## What you should do
Go to the line holding "brown line: (436, 339) -> (358, 256), moved" in the data below and repeat it exactly, then each line after it up to and including the one holding "cyan triangle: (441, 222)". Omit pictures.

━━━━━━━━━━━━━━━━━━━━

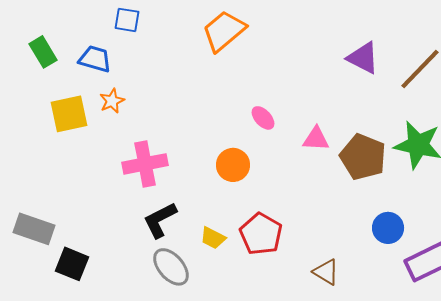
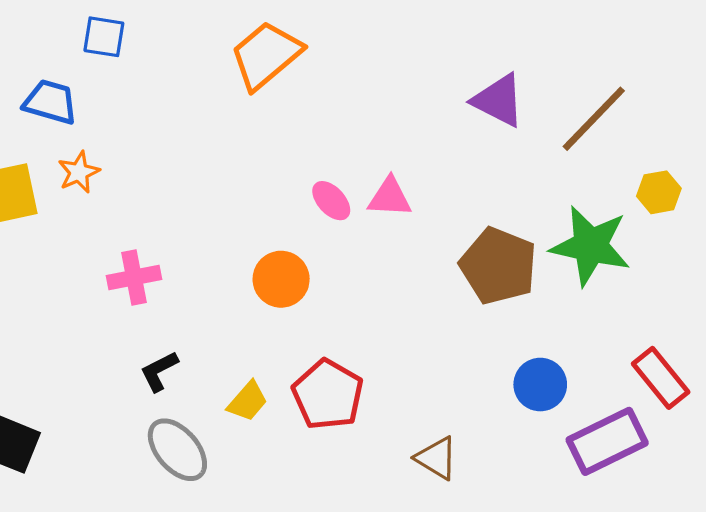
pink triangle: (316, 139) -> (390, 197), moved
pink cross: (145, 164) -> (134, 278), size x0.7
black L-shape: (160, 220) -> (159, 371), size x0.7
yellow trapezoid: (213, 238) -> (248, 401), turned -76

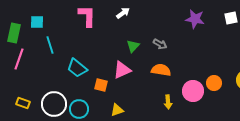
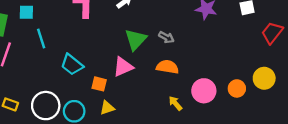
green triangle: (133, 46) -> (136, 40), size x1.5
orange circle: (214, 83) -> (237, 88), moved
yellow arrow: (168, 102) -> (175, 103), turned 144
yellow triangle: (117, 110) -> (107, 108), moved

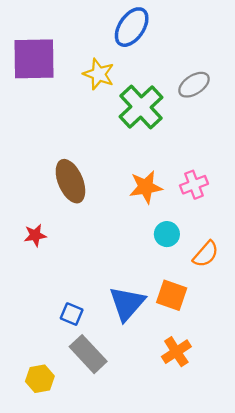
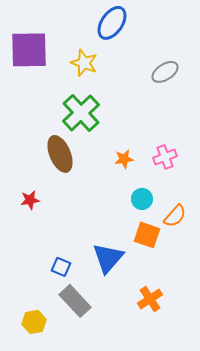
green cross: (141, 107) -> (81, 113), moved
orange star: (146, 187) -> (124, 159), size x0.7
orange square: (172, 295) -> (147, 235), moved

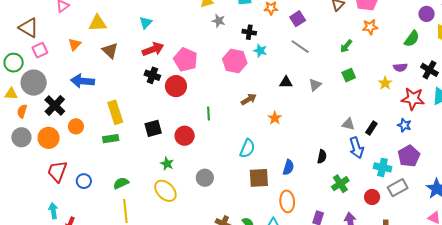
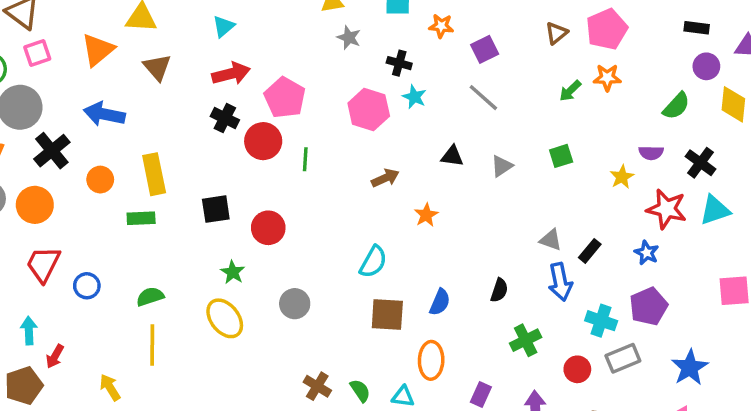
orange triangle: (75, 44) -> (98, 50), size x1.5
green arrow: (346, 46) -> (570, 91), moved
green line: (208, 113) -> (305, 159), moved
orange circle: (76, 126) -> (100, 180), moved

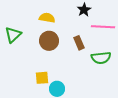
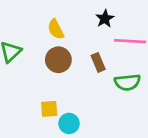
yellow semicircle: (47, 18) -> (56, 29), turned -126

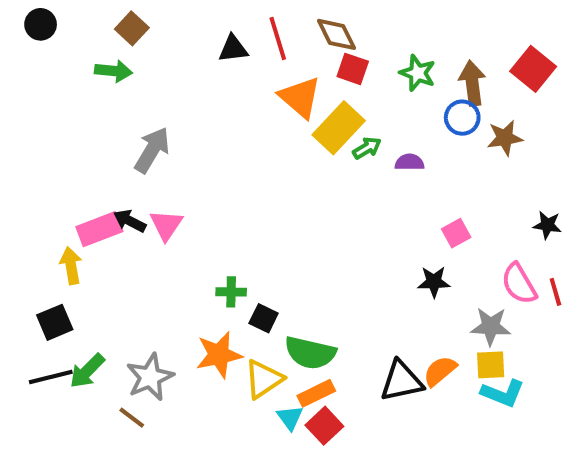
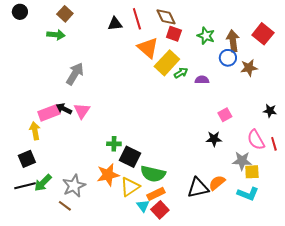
black square: (264, 318) -> (130, 157), size x1.5
yellow square: (491, 365) -> (252, 172), moved

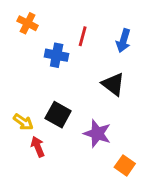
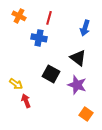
red line: (83, 36) -> (49, 18), moved
black square: (58, 115) -> (51, 74), moved
purple star: (97, 134) -> (77, 85), moved

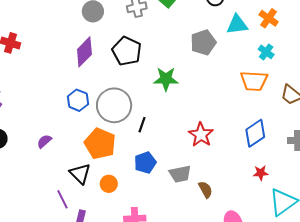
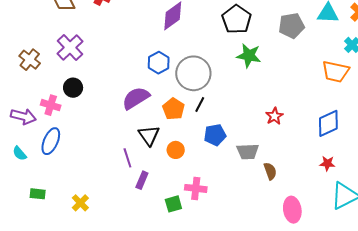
black pentagon: (127, 51) -> (237, 19), moved
black line: (142, 125) -> (200, 104), moved
red star: (201, 135) -> (274, 116), size x0.7
purple semicircle: (44, 141) -> (136, 98), moved, size x1.8
orange pentagon: (100, 144) -> (174, 109), size x0.7

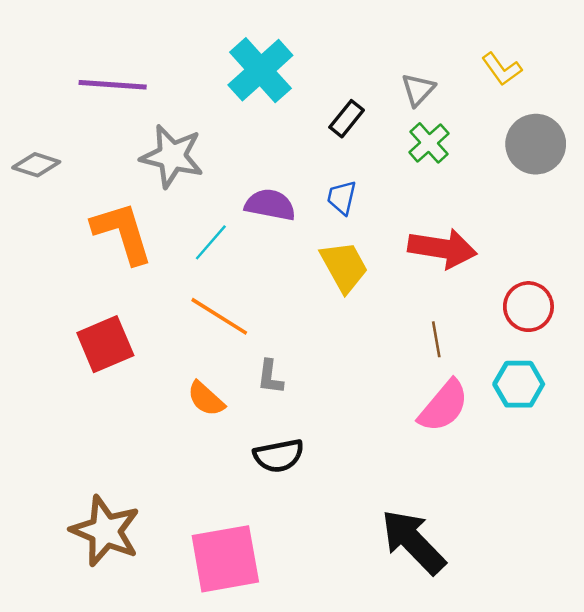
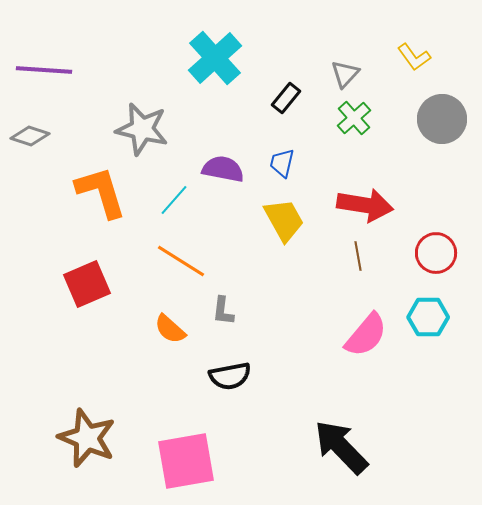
purple line: (113, 85) -> (44, 70), moved
brown line: (436, 339) -> (358, 256), moved

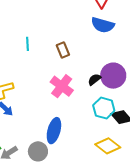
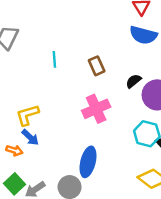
black semicircle: (94, 79) -> (134, 81), moved
pink cross: (62, 86) -> (96, 109), turned 30

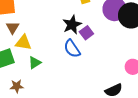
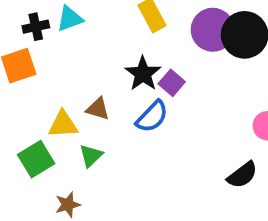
brown triangle: (13, 28) -> (98, 109), moved, turned -32
blue semicircle: (72, 49) -> (152, 117), turned -90

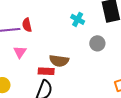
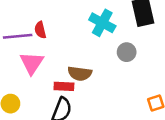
cyan cross: (78, 19) -> (102, 23), size x1.5
pink triangle: (20, 52) -> (32, 63), size x1.5

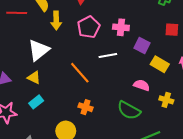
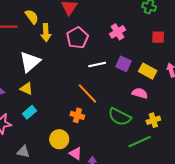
pink cross: (121, 27) -> (118, 32), moved, turned -35
purple square: (142, 46) -> (123, 64), moved
orange line: (80, 73) -> (87, 93), moved
pink semicircle: (142, 85) -> (140, 93), moved
yellow cross: (166, 100) -> (153, 120), moved, turned -32

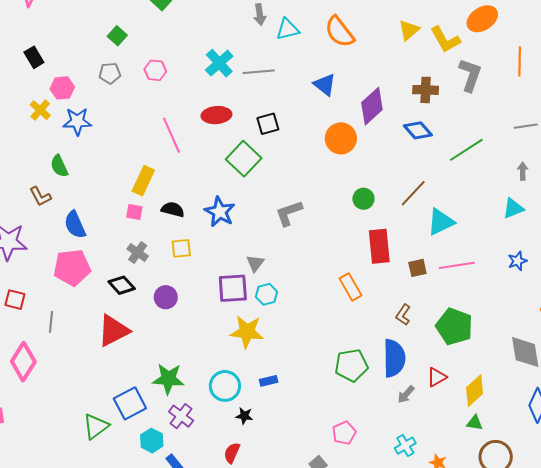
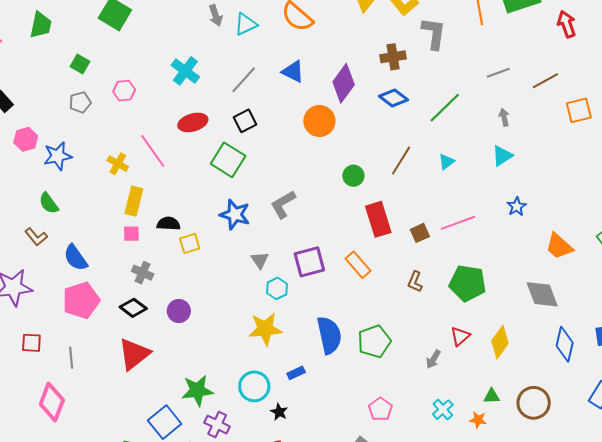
gray line: (259, 72) -> (244, 80), moved, turned -32
pink hexagon: (62, 88) -> (26, 139), moved
yellow cross: (40, 110) -> (118, 164), moved
blue star: (220, 212) -> (235, 214), moved
cyan triangle: (441, 222) -> (446, 162), moved, size x0.6
yellow square: (181, 248) -> (190, 243), moved
purple square: (233, 288) -> (309, 262), moved
blue semicircle: (394, 358) -> (329, 335), moved
black star: (244, 416) -> (279, 412), turned 30
green triangle: (475, 423) -> (492, 396), moved

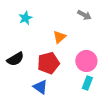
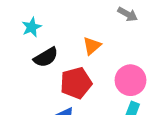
cyan star: (25, 18) -> (32, 27), moved
black semicircle: (15, 59) -> (46, 57), moved

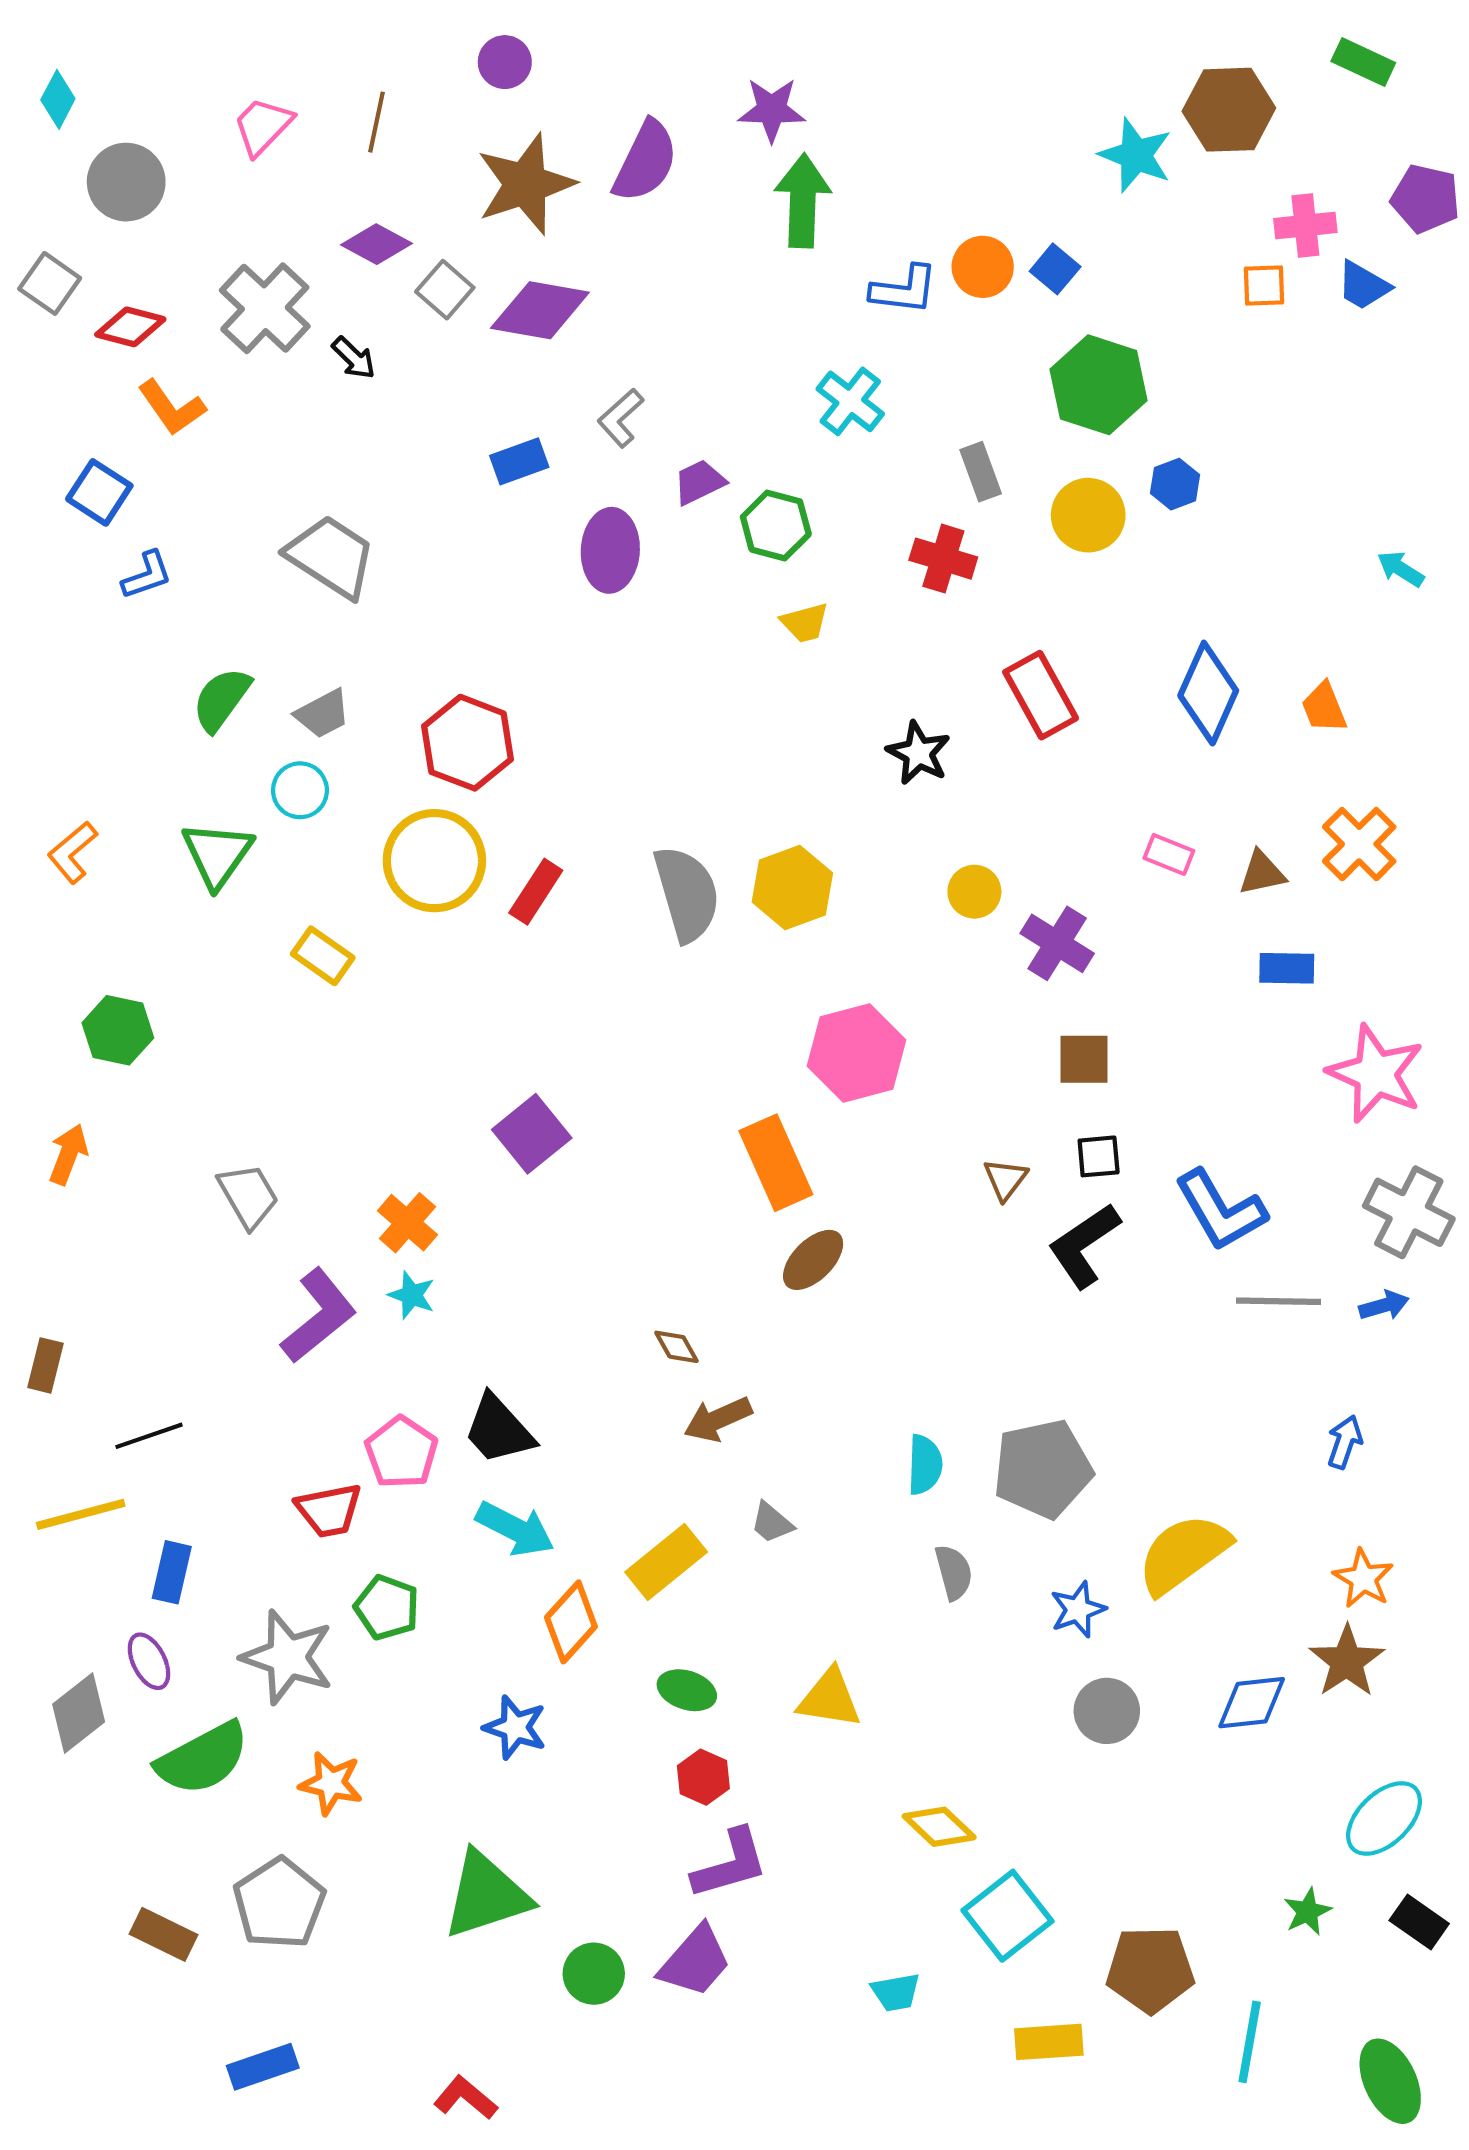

━━━━━━━━━━━━━━━━━━━━

## Solution for this exercise
brown line: (436, 339) -> (358, 256), moved

black semicircle: (94, 79) -> (134, 81), moved
pink cross: (62, 86) -> (96, 109), turned 30

brown triangle: (13, 28) -> (98, 109), moved, turned -32
blue semicircle: (72, 49) -> (152, 117), turned -90

cyan cross: (78, 19) -> (102, 23), size x1.5
pink triangle: (20, 52) -> (32, 63), size x1.5

pink cross: (121, 27) -> (118, 32), moved, turned -35
purple square: (142, 46) -> (123, 64), moved
orange line: (80, 73) -> (87, 93), moved
pink semicircle: (142, 85) -> (140, 93), moved
yellow cross: (166, 100) -> (153, 120), moved, turned -32

gray line: (259, 72) -> (244, 80), moved, turned -32
pink hexagon: (62, 88) -> (26, 139), moved
yellow cross: (40, 110) -> (118, 164), moved
blue star: (220, 212) -> (235, 214), moved
cyan triangle: (441, 222) -> (446, 162), moved, size x0.6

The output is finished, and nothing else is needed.